__Exercise aim__
Find the line with "colour: Kerze/rosa <443" in the records below, then please transcribe it and every later line exactly, omitting the pictures and adding nothing.

(Scene difference descriptions)
.....
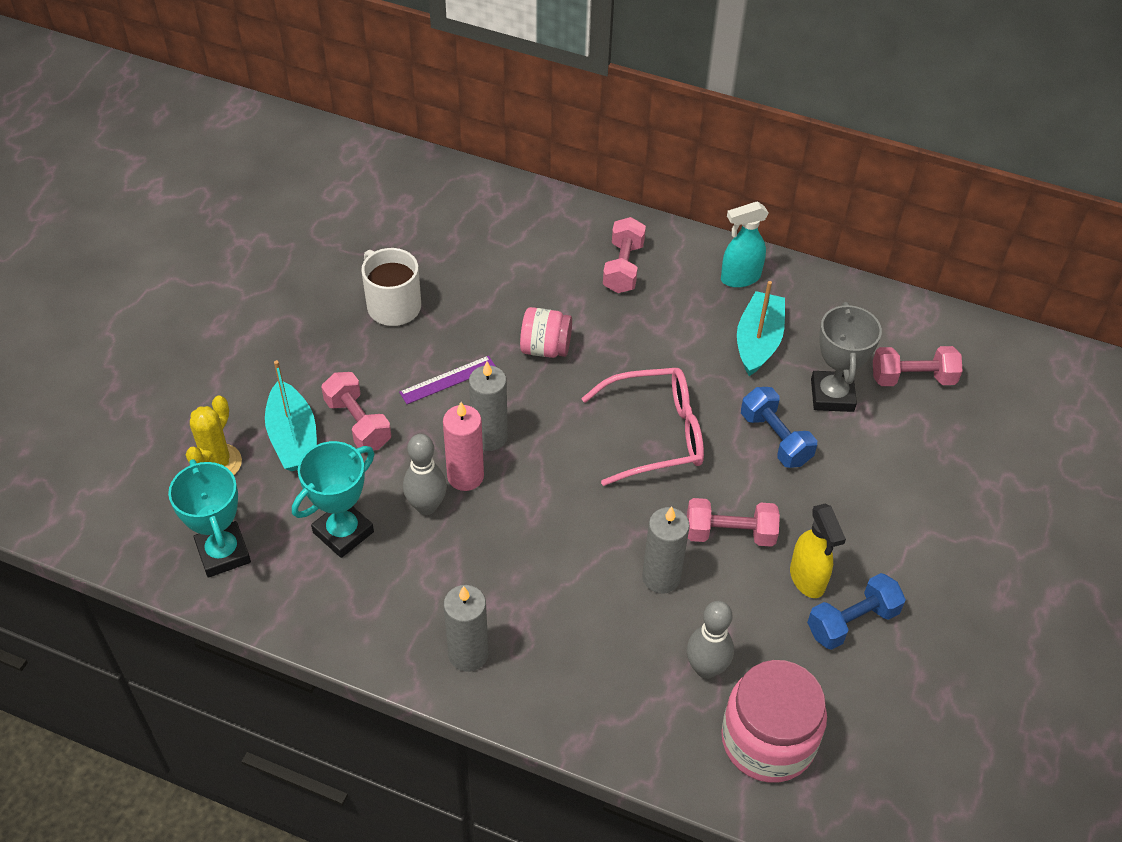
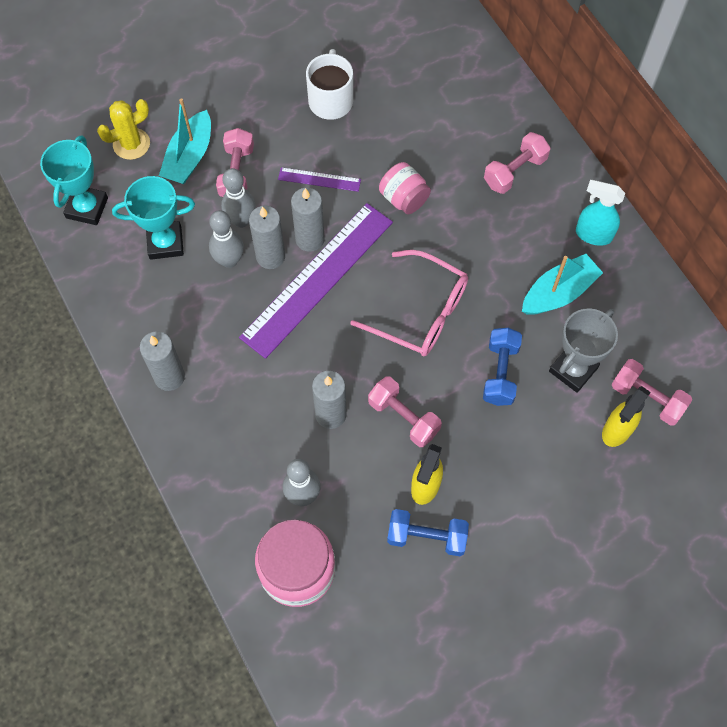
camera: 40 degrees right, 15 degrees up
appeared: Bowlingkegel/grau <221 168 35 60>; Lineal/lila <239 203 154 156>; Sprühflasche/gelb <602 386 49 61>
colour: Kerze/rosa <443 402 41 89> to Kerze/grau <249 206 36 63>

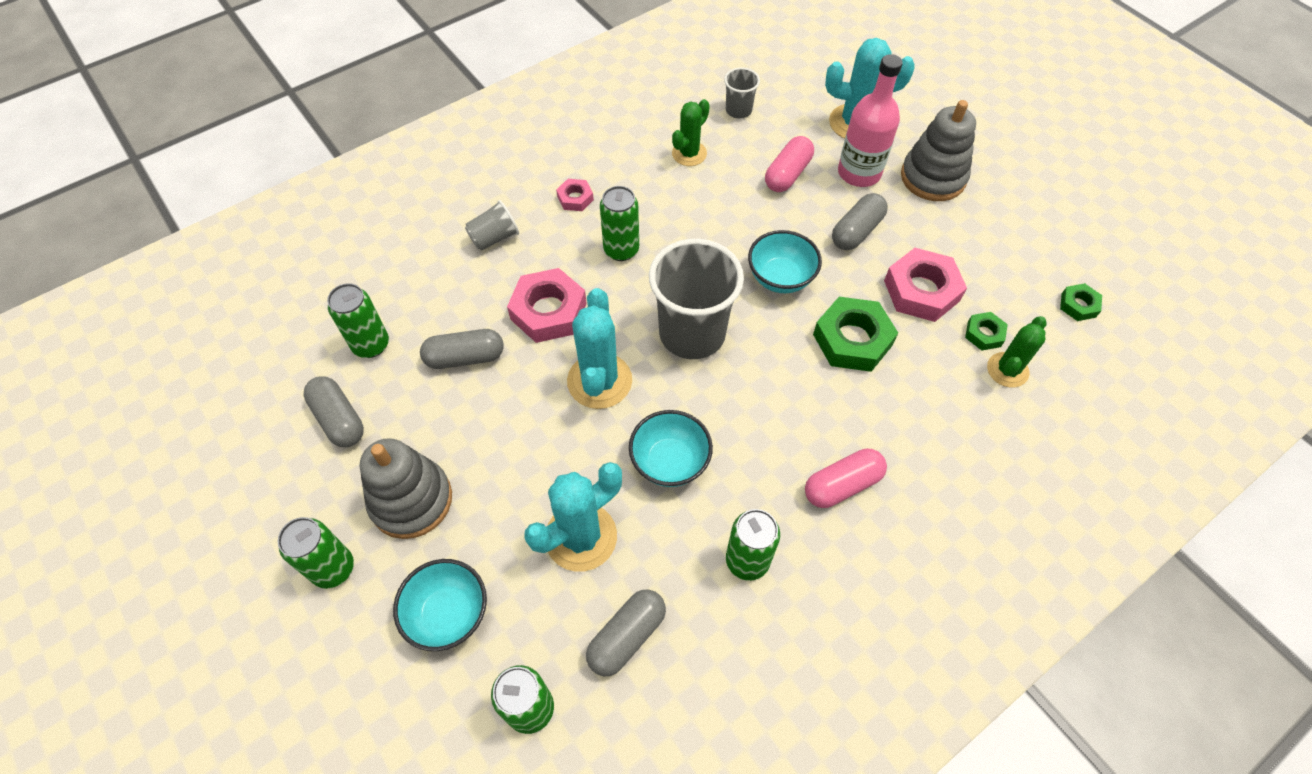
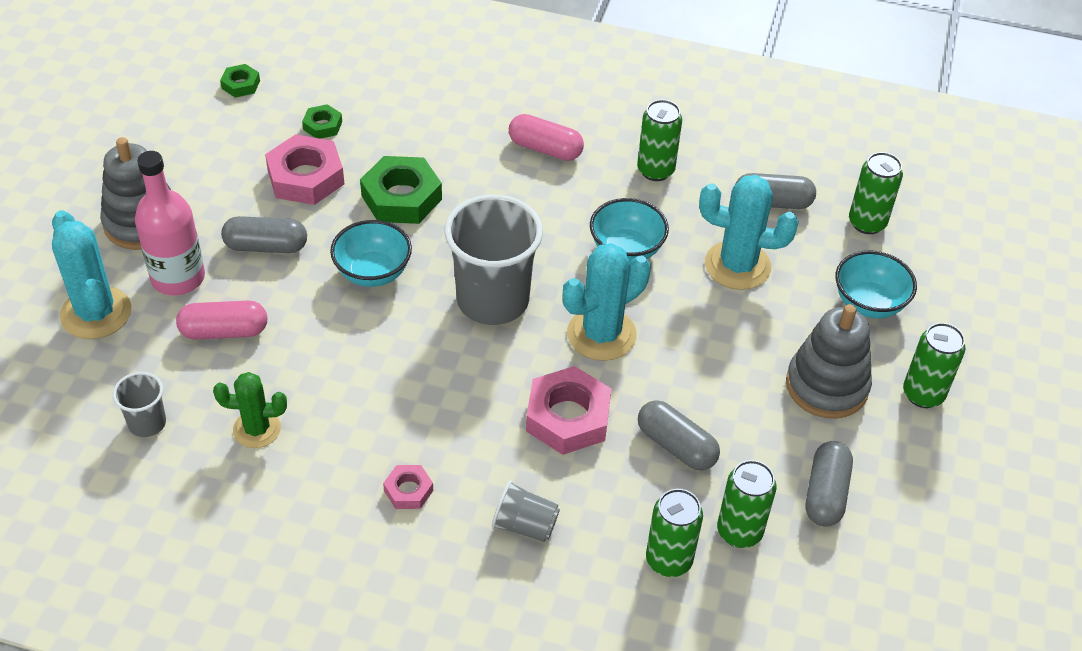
camera: 130 degrees left, 10 degrees down
missing: Kaktus/grün <987 316 60 72>
relocated: Dose/grün <600 186 39 75> to <646 489 57 88>

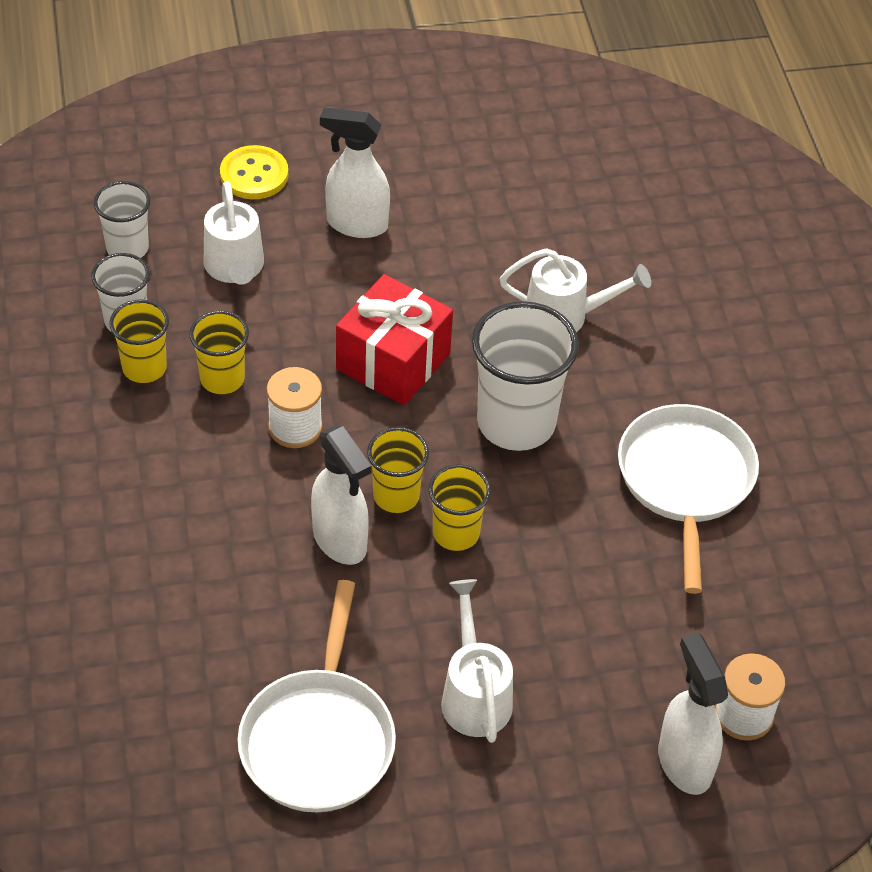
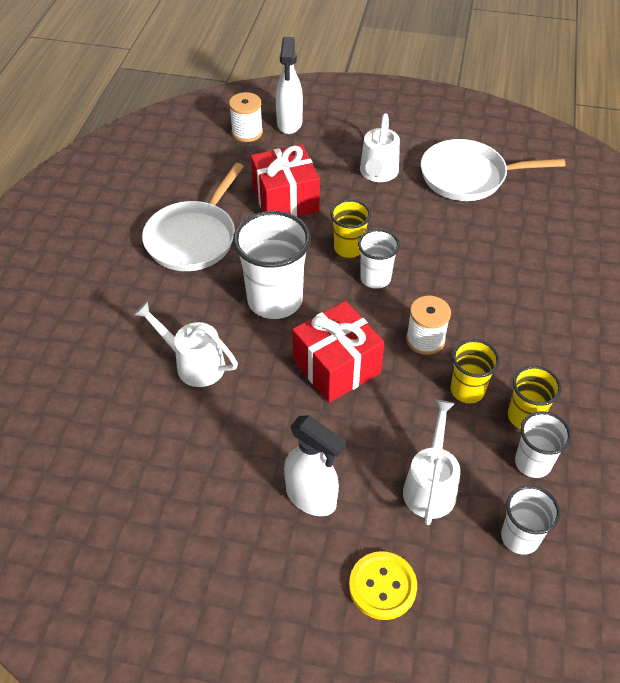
camera: 155 degrees left, 0 degrees up
missing: Sprühflasche/weiß <311 425 61 140>
appeared: Geschenk/rot <251 144 69 73>
colour: Becher/gelb <367 427 62 86> to Becher/weiß <358 229 42 60>
spun: Pfanne/weiß <237 580 159 232> = <421 139 144 62> 120 degrees counterclockwise

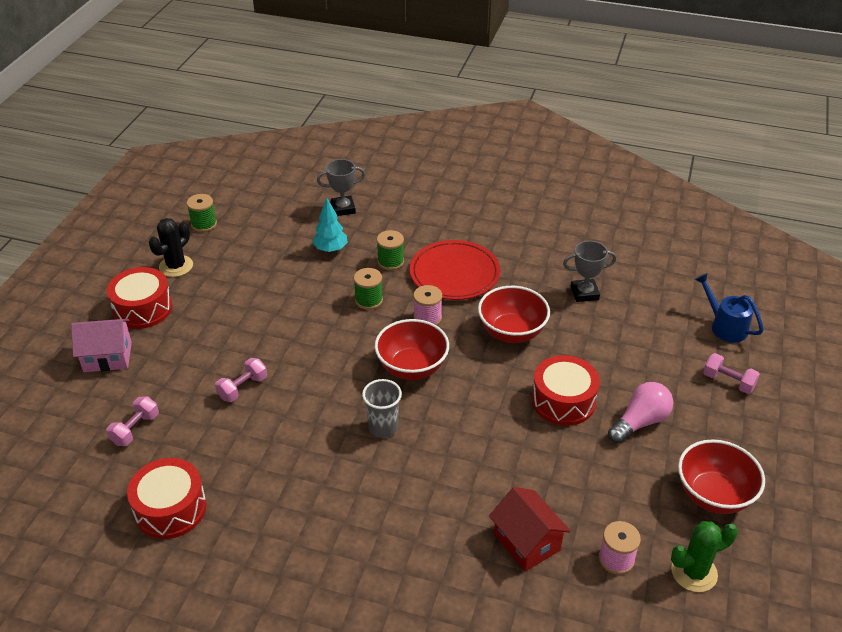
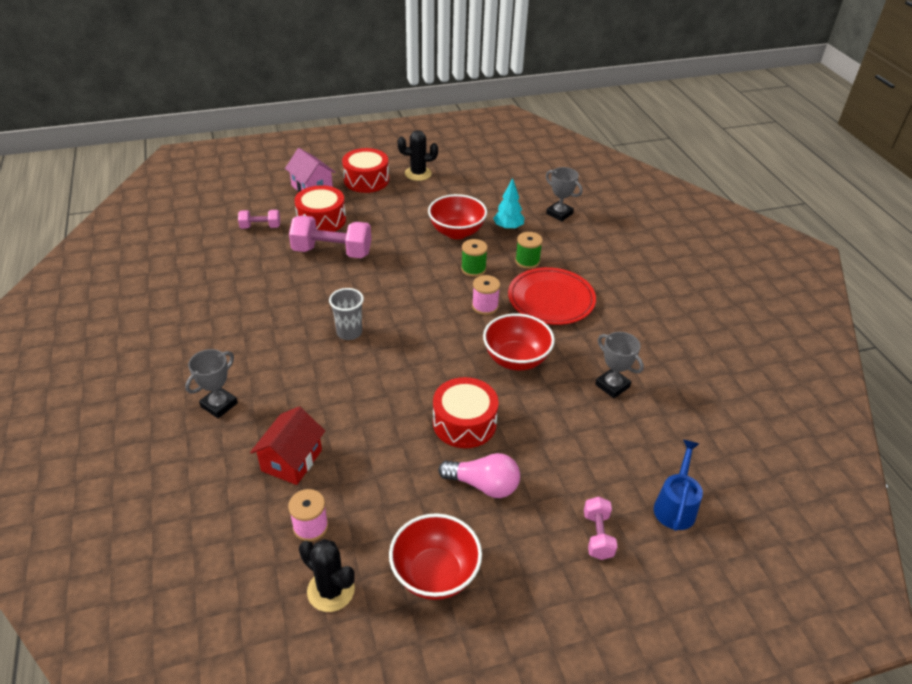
camera: 55 degrees right, 0 degrees up
missing: Garnrolle/grün <187 194 30 38>
appeared: Pokal/grau <185 349 53 69>
relocated: Schüssel/rot <374 319 75 61> to <428 194 59 45>; Trommel/rot <127 458 80 81> to <294 185 52 47>
colour: Kaktus/grün <671 521 67 71> to Kaktus/schwarz <299 539 56 73>
size: Hantel/rosa <215 358 52 44> = <289 216 82 42> x1.87

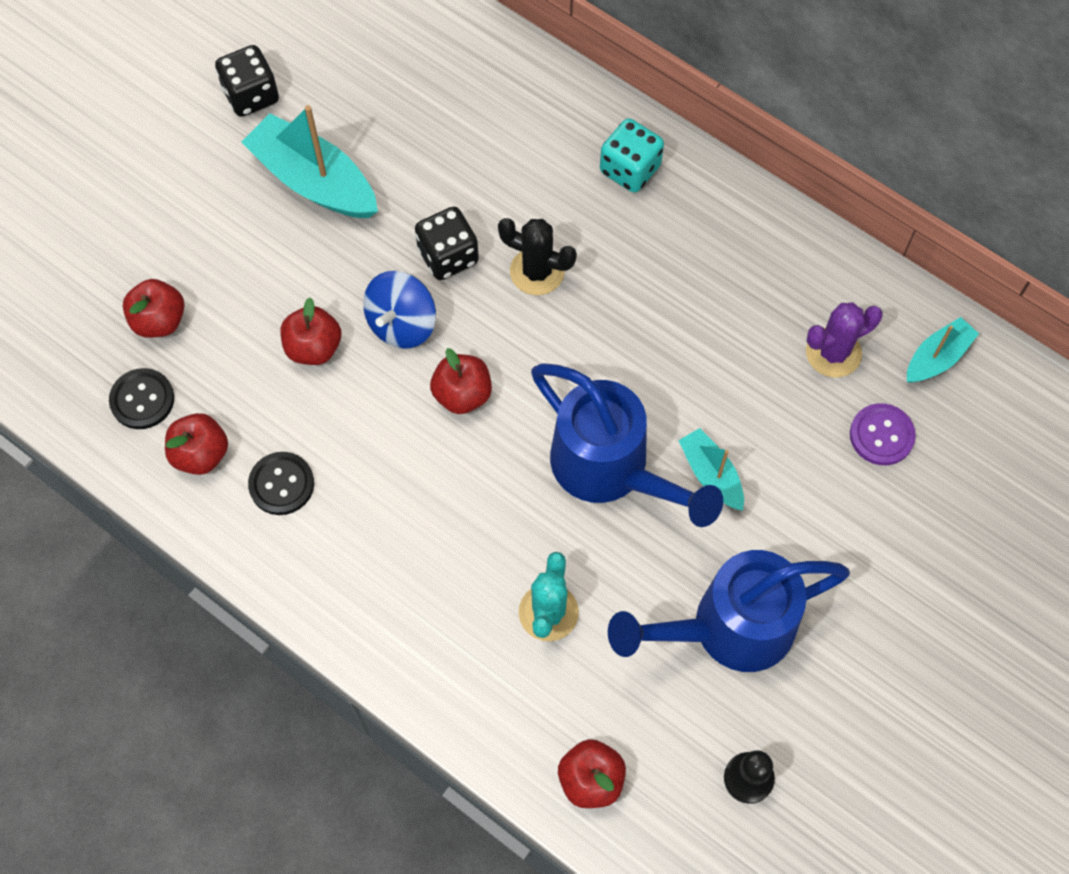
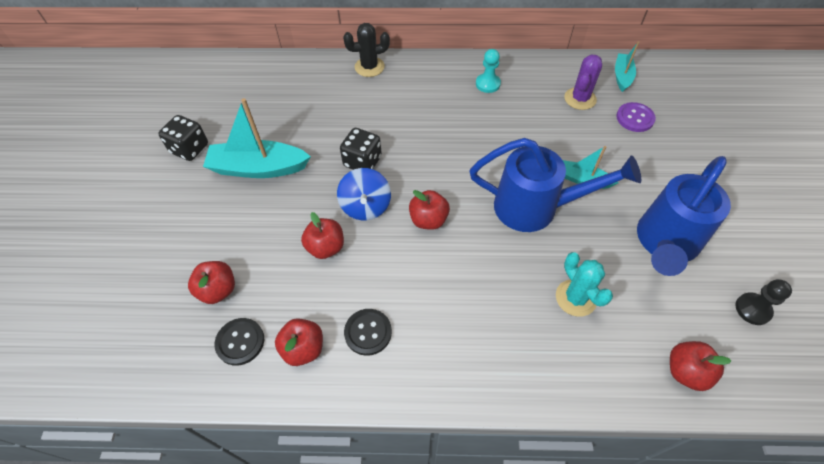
camera: 35 degrees left, 10 degrees down
missing: Spielwürfel/türkis <600 118 64 75>
appeared: Bauer/türkis <476 49 25 44>
relocated: Kaktus/schwarz <498 218 79 77> to <343 23 47 54>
.....
__Solution for this problem__
colour: Kerze/rosa <443 402 41 89> to Kerze/grau <249 206 36 63>

camera: 130 degrees left, 10 degrees down
missing: Kaktus/grün <987 316 60 72>
relocated: Dose/grün <600 186 39 75> to <646 489 57 88>

camera: 155 degrees left, 0 degrees up
missing: Sprühflasche/weiß <311 425 61 140>
appeared: Geschenk/rot <251 144 69 73>
colour: Becher/gelb <367 427 62 86> to Becher/weiß <358 229 42 60>
spun: Pfanne/weiß <237 580 159 232> = <421 139 144 62> 120 degrees counterclockwise

camera: 55 degrees right, 0 degrees up
missing: Garnrolle/grün <187 194 30 38>
appeared: Pokal/grau <185 349 53 69>
relocated: Schüssel/rot <374 319 75 61> to <428 194 59 45>; Trommel/rot <127 458 80 81> to <294 185 52 47>
colour: Kaktus/grün <671 521 67 71> to Kaktus/schwarz <299 539 56 73>
size: Hantel/rosa <215 358 52 44> = <289 216 82 42> x1.87

camera: 35 degrees left, 10 degrees down
missing: Spielwürfel/türkis <600 118 64 75>
appeared: Bauer/türkis <476 49 25 44>
relocated: Kaktus/schwarz <498 218 79 77> to <343 23 47 54>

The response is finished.